▶ [Available records]:
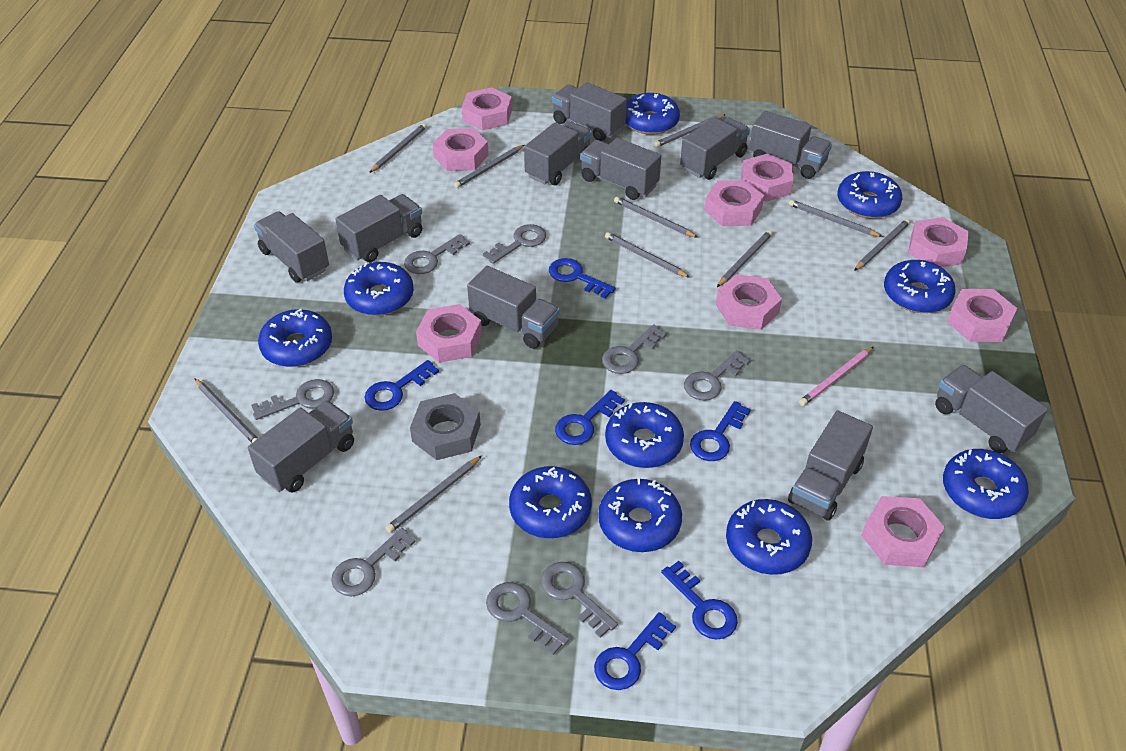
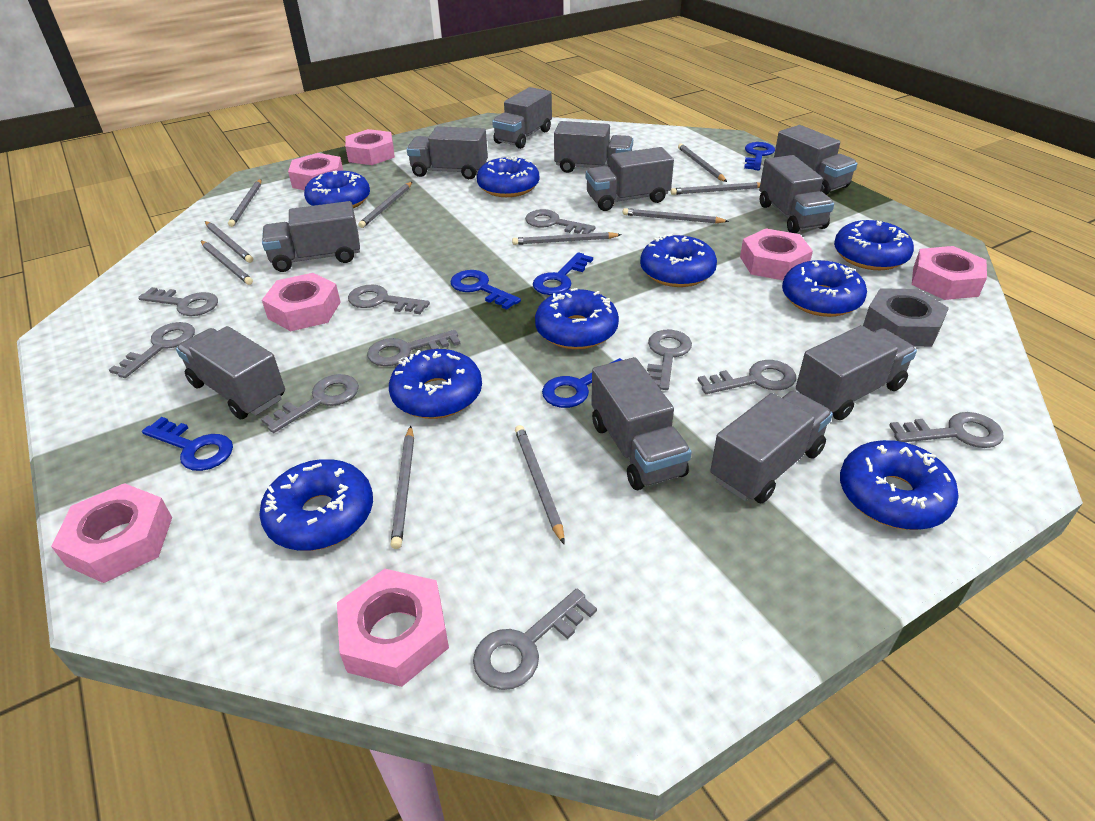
blue donut: 10 -> 9
blue key: 6 -> 5
grey key: 8 -> 10
pink nut: 9 -> 7
pink pencil: 1 -> 0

▶ [Task details]:
Start at the line containing "blue key: 6 -> 5". Repeat it and each line after it, word for word, to the end of the records.

▶ [Response to this exercise]:
blue key: 6 -> 5
grey key: 8 -> 10
pink nut: 9 -> 7
pink pencil: 1 -> 0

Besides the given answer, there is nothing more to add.